Pixel coordinate object listings:

########################################

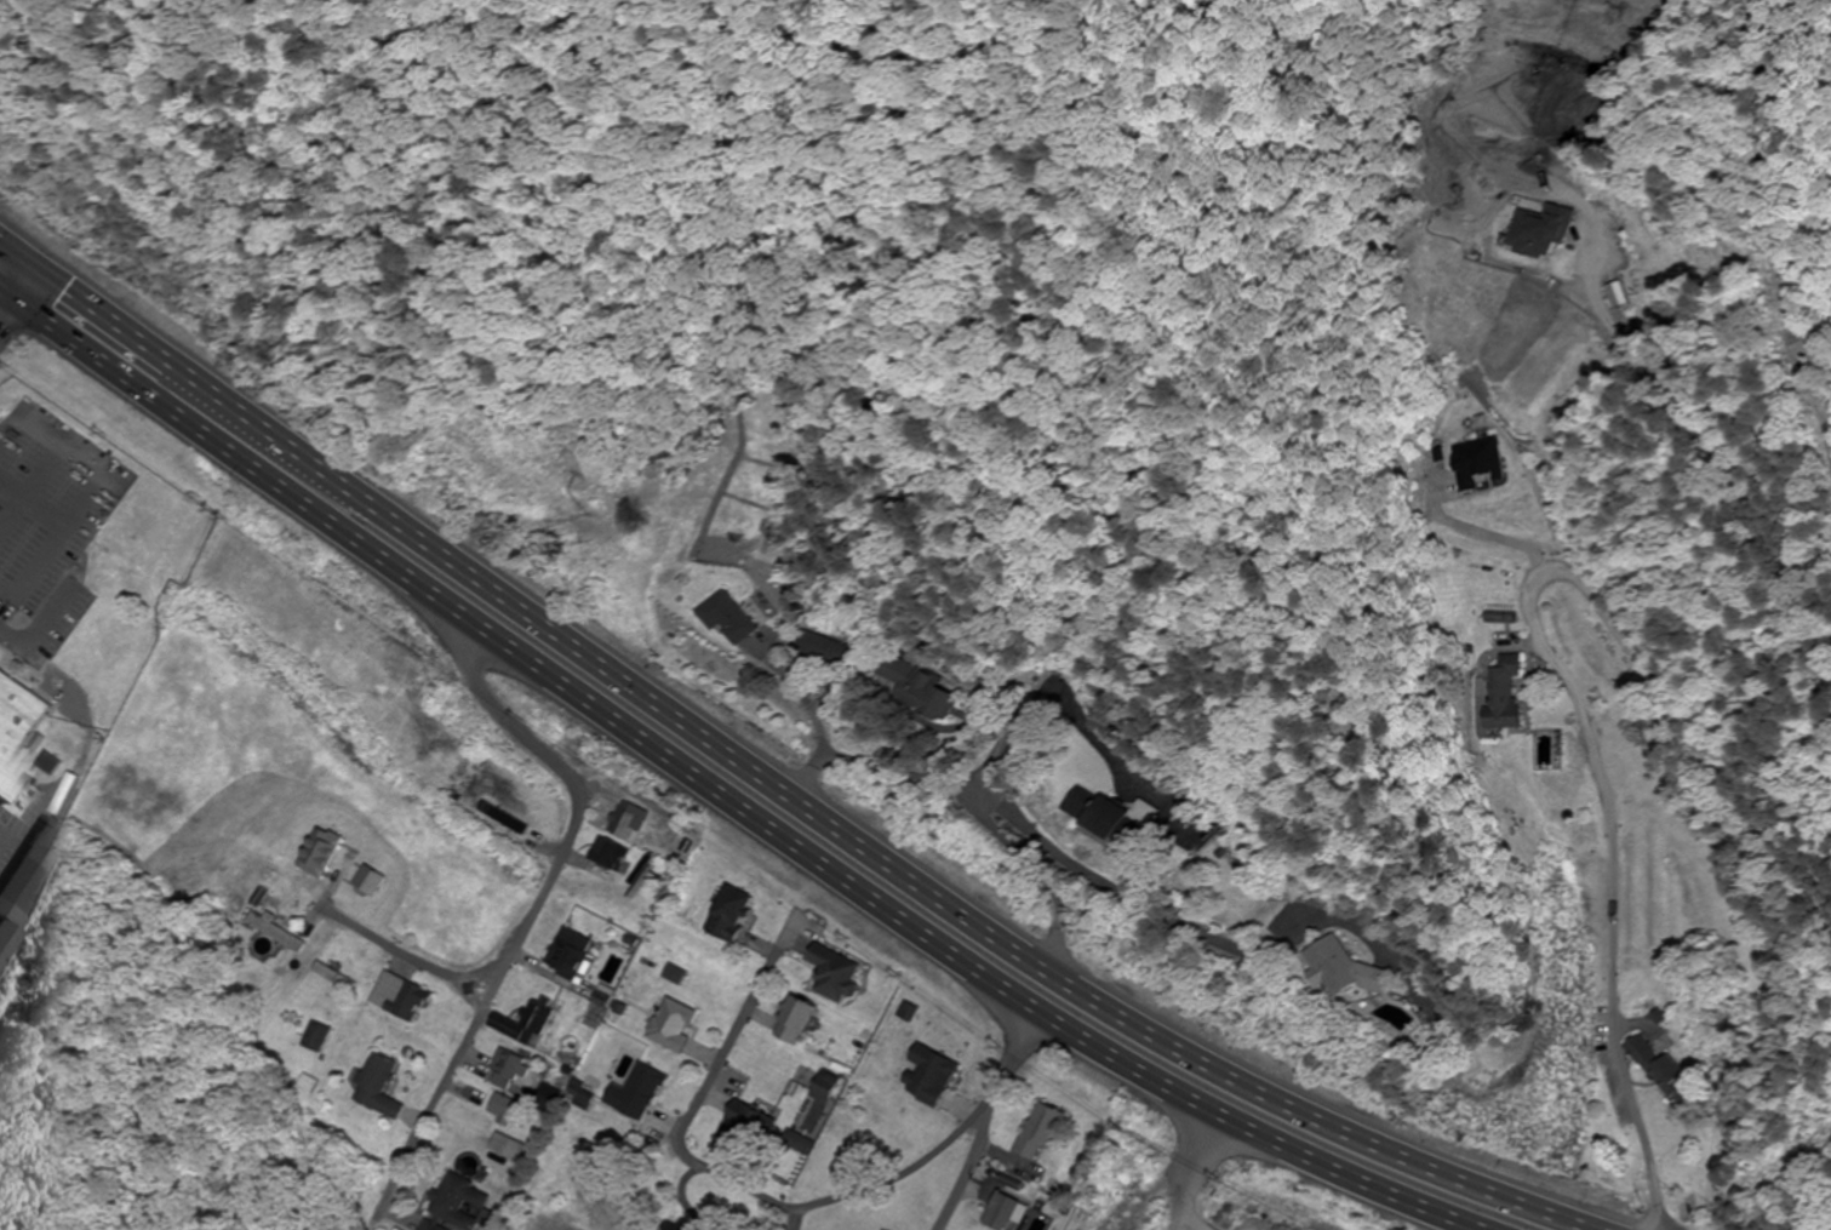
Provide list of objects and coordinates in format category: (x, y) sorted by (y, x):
building: (1539, 232)
traffic signals: (37, 269)
road: (18, 300)
traffic signals: (18, 300)
road: (0, 329)
building: (1470, 425)
road: (1715, 463)
road: (774, 614)
building: (730, 619)
building: (1500, 619)
building: (825, 652)
road: (1567, 666)
building: (896, 671)
building: (1505, 695)
building: (929, 702)
road: (510, 720)
building: (19, 721)
road: (1068, 724)
road: (769, 783)
road: (720, 794)
road: (959, 796)
building: (1111, 818)
building: (505, 820)
building: (628, 823)
building: (324, 854)
building: (610, 855)
building: (22, 871)
road: (1044, 879)
building: (373, 883)
road: (1130, 899)
building: (732, 916)
building: (280, 934)
road: (411, 952)
road: (510, 960)
building: (568, 961)
building: (1346, 972)
building: (333, 975)
building: (835, 975)
building: (675, 976)
building: (404, 998)
building: (798, 1022)
building: (527, 1024)
building: (675, 1025)
building: (322, 1038)
road: (728, 1055)
building: (514, 1069)
building: (1668, 1074)
building: (932, 1077)
building: (384, 1088)
building: (829, 1088)
building: (642, 1093)
building: (584, 1096)
building: (514, 1110)
road: (988, 1118)
building: (744, 1125)
building: (1043, 1134)
building: (513, 1149)
road: (1195, 1175)
road: (840, 1198)
building: (463, 1205)
building: (1007, 1213)
building: (692, 1227)

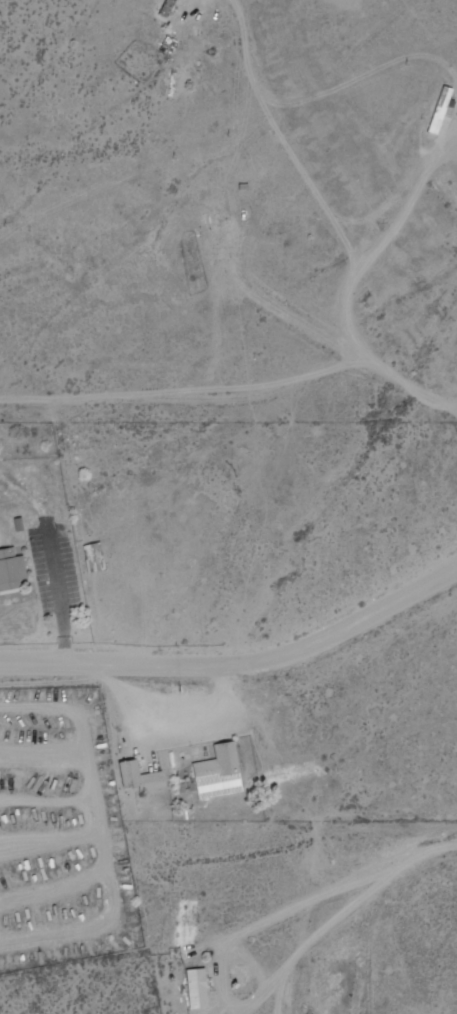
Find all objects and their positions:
building: (441, 111)
building: (213, 217)
building: (0, 439)
building: (91, 557)
building: (14, 571)
road: (239, 664)
building: (223, 772)
building: (144, 776)
building: (200, 988)

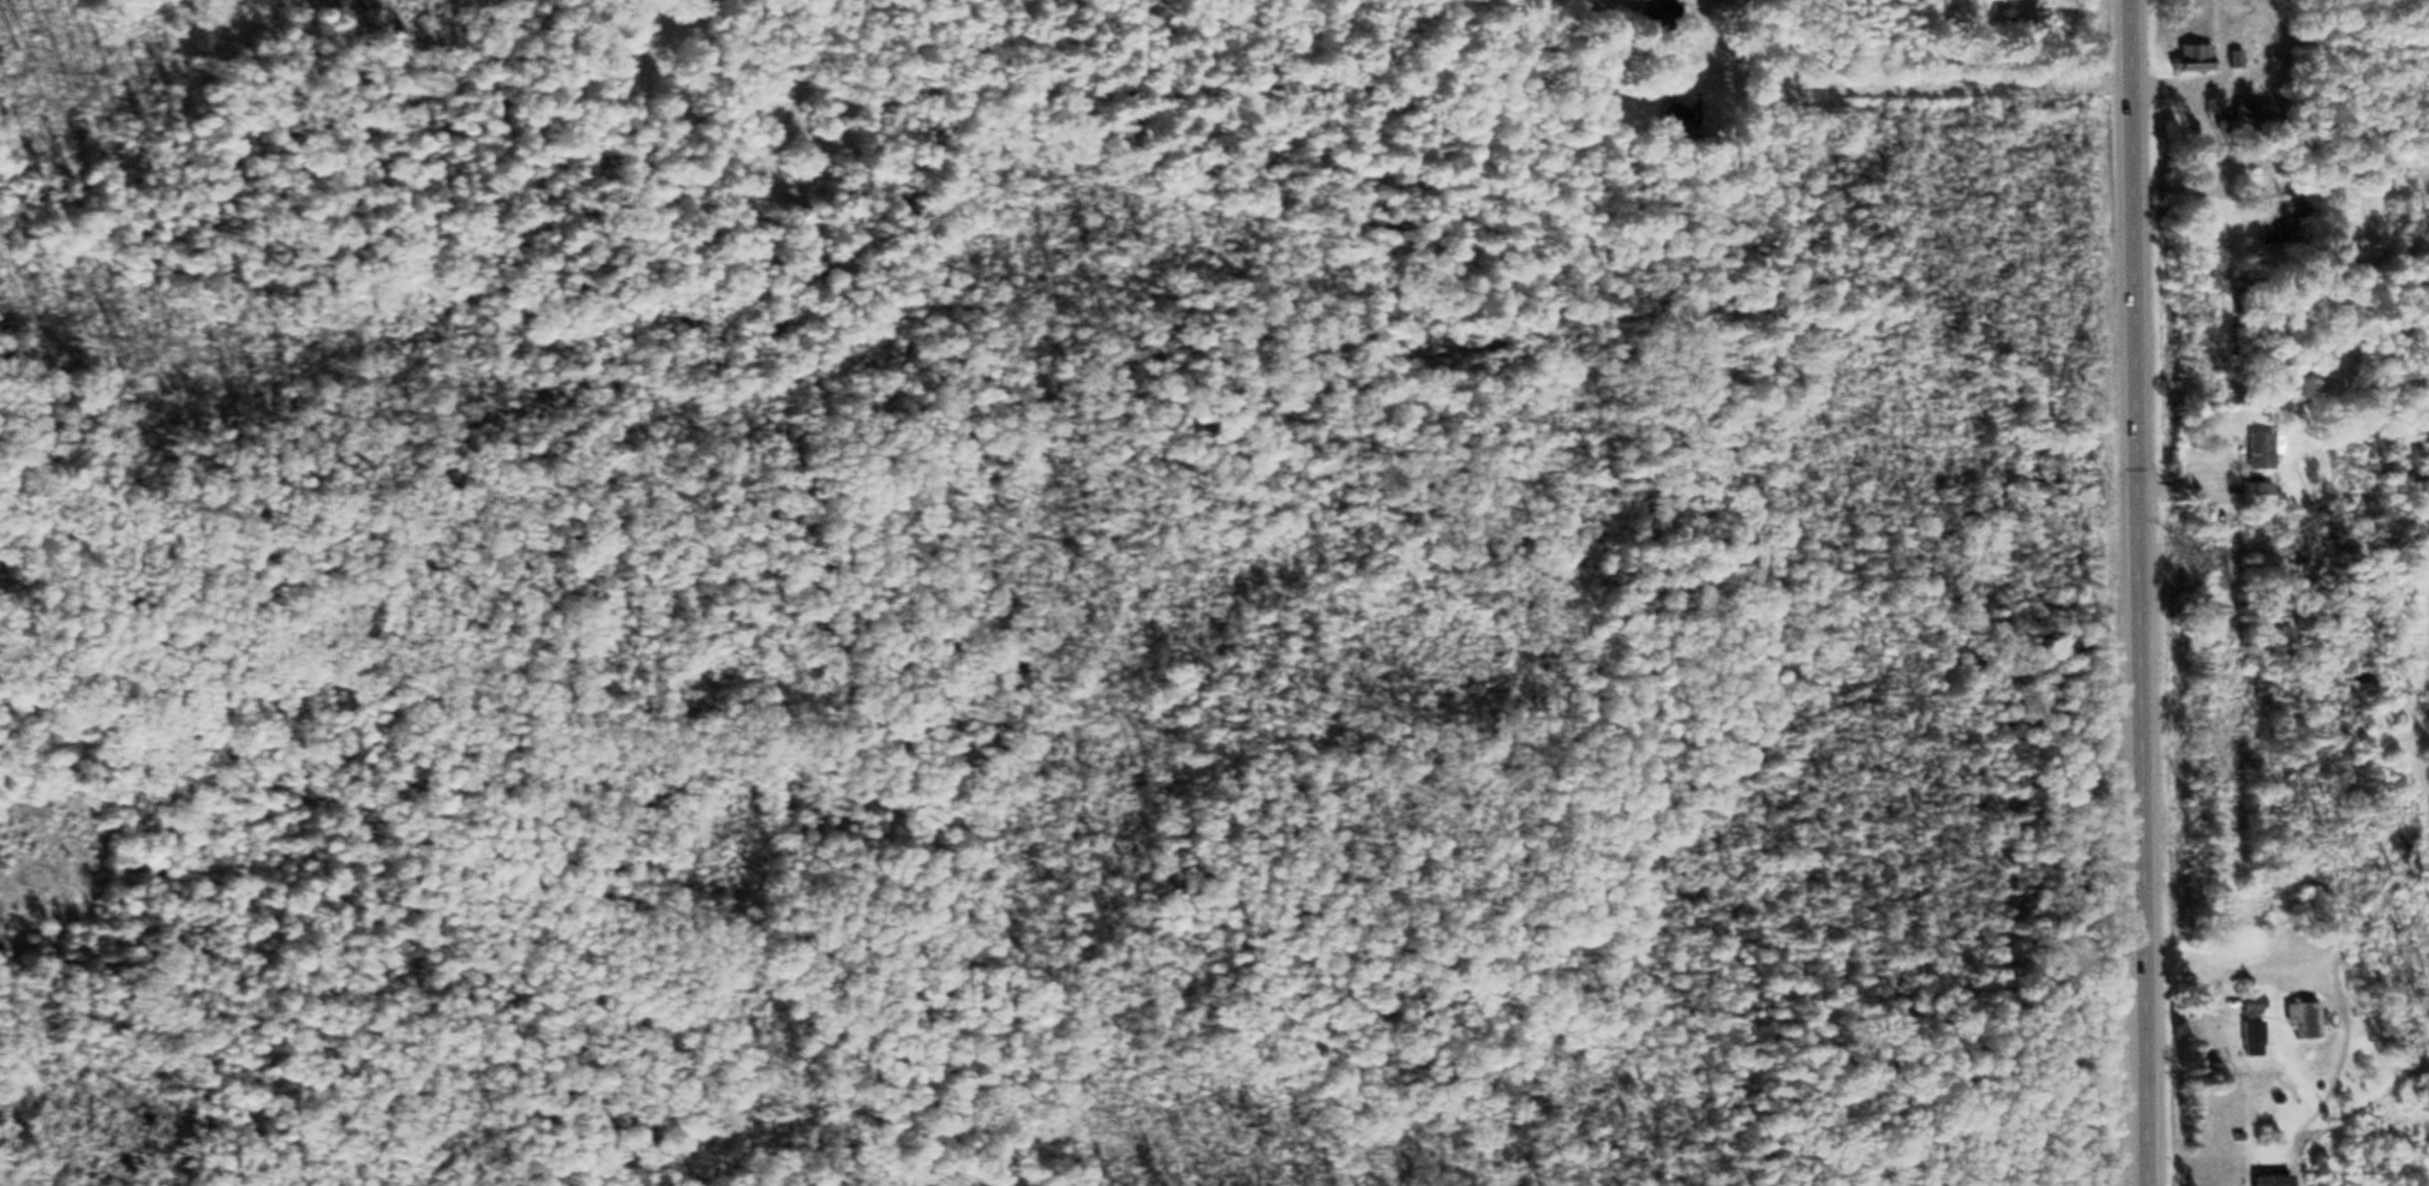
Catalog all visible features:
building: (1657, 23)
building: (2199, 57)
building: (2286, 222)
building: (2265, 450)
building: (2262, 495)
road: (2147, 593)
building: (2306, 1021)
building: (2254, 1025)
building: (2278, 1181)

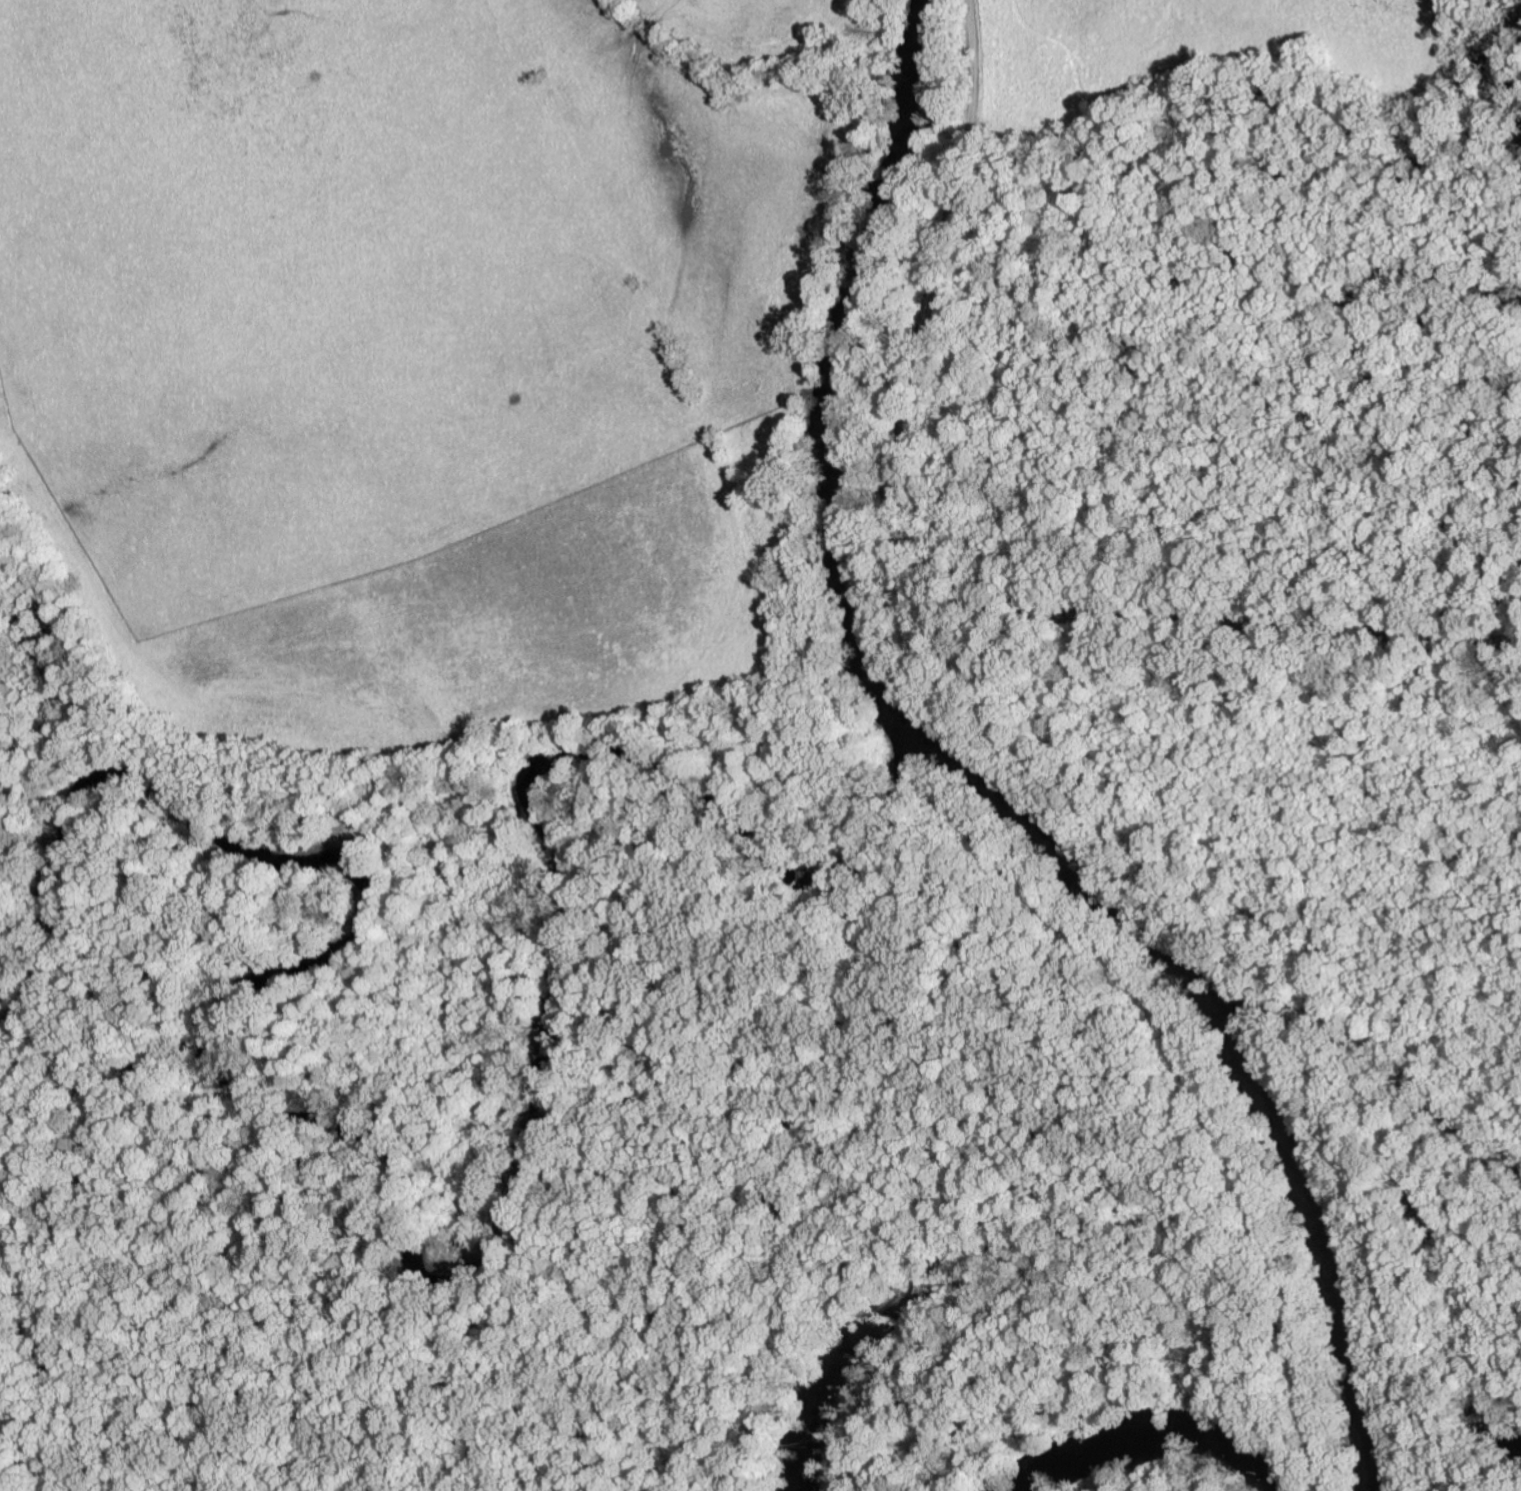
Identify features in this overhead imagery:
road: (927, 582)
river: (982, 772)
river: (408, 1236)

########################################

Activity: Scan the entries above and show each line that contains the word "features".

Output of the task:
Catalog all visible features:
Identify features in this overhead imagery:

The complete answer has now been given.